▶ **INFORMATION PROVIDED**:
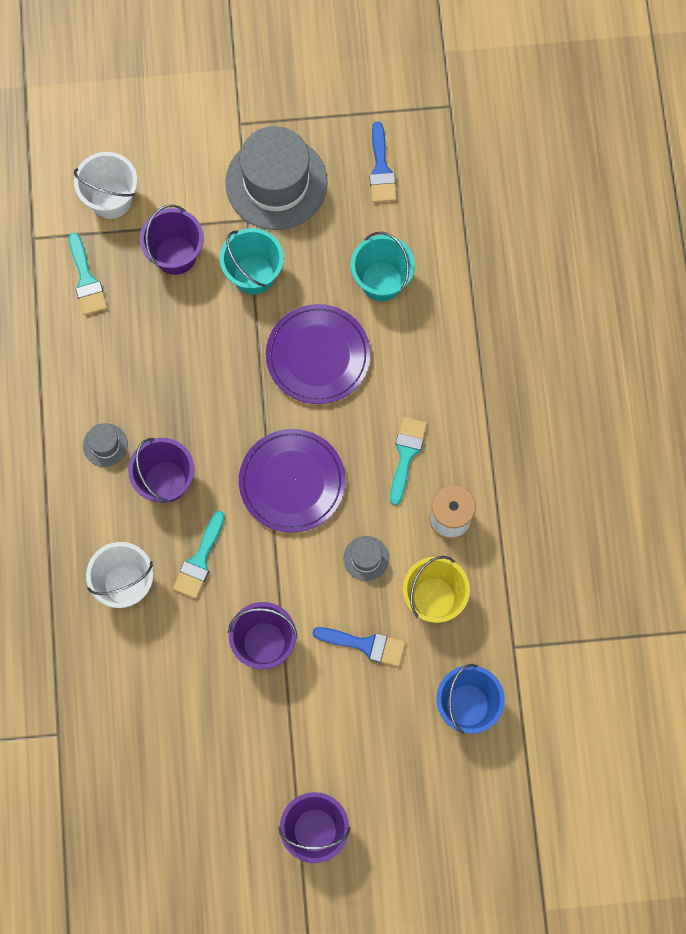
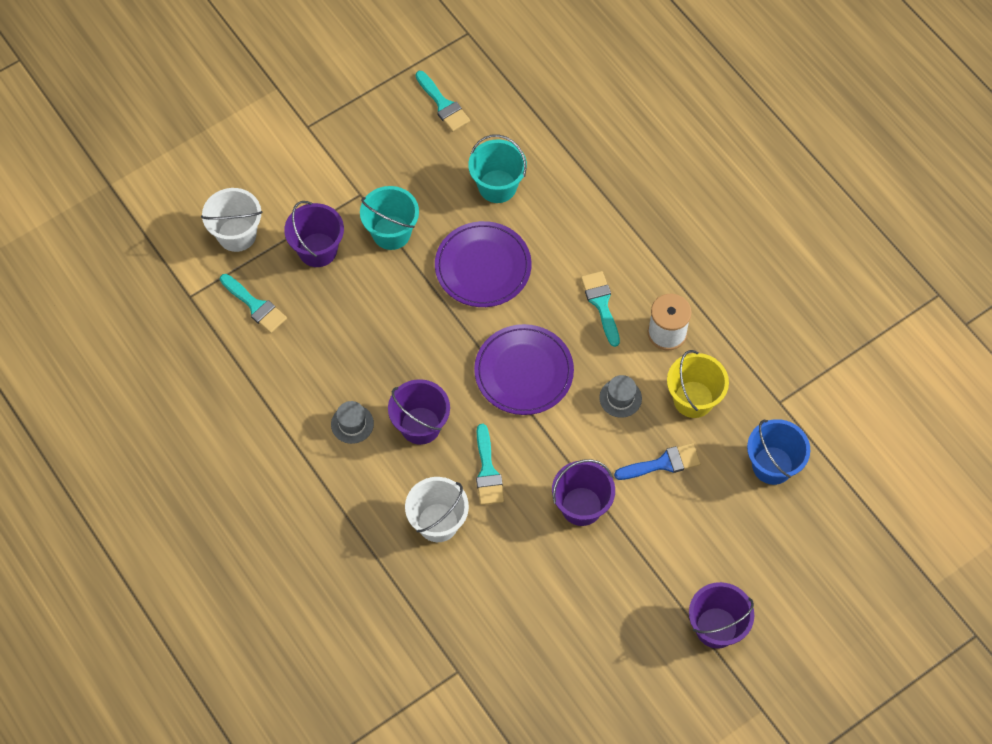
camera: 30 degrees left, 10 degrees down
(276, 182) = (365, 155): grey hat -> none
(381, 169) = (443, 105): blue brush -> turquoise brush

▶ **YOUR ASSIGNMENT**: Leave out the images and copy all remaining data word for word.

▶ **ANSWER SPACE**:
camera: 30 degrees left, 10 degrees down
(276, 182) = (365, 155): grey hat -> none
(381, 169) = (443, 105): blue brush -> turquoise brush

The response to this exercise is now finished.